[Dataset Boundary: Start]

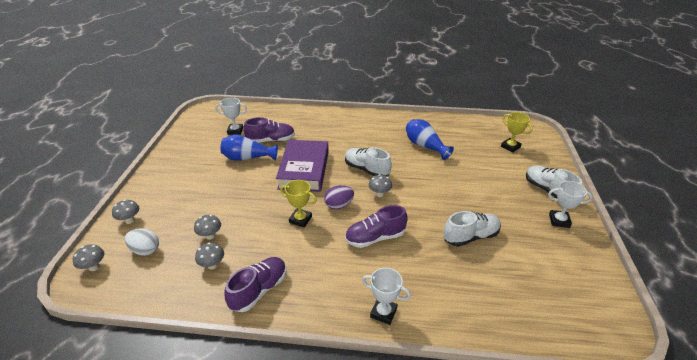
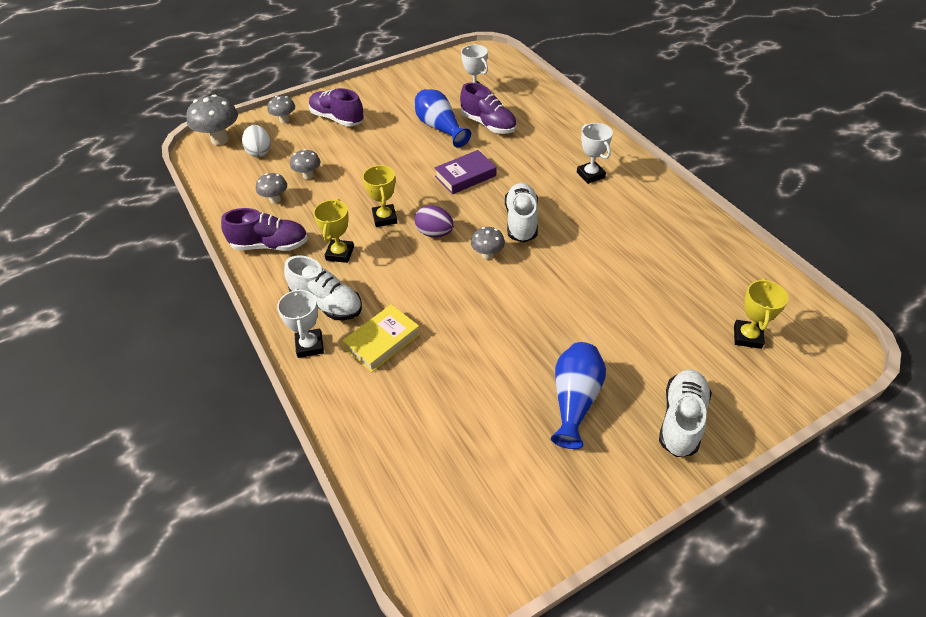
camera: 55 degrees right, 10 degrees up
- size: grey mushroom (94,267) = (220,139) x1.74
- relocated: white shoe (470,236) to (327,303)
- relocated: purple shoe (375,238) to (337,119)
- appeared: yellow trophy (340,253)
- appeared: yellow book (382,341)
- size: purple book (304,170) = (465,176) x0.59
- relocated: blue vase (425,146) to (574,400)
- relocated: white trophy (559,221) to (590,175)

[Dataset Boundary: End]

What to work on: Exact retyping is required: the line with "- size: purple" through the end of the data, both ends included, and no other line.

Task output:
- size: purple book (304,170) = (465,176) x0.59
- relocated: blue vase (425,146) to (574,400)
- relocated: white trophy (559,221) to (590,175)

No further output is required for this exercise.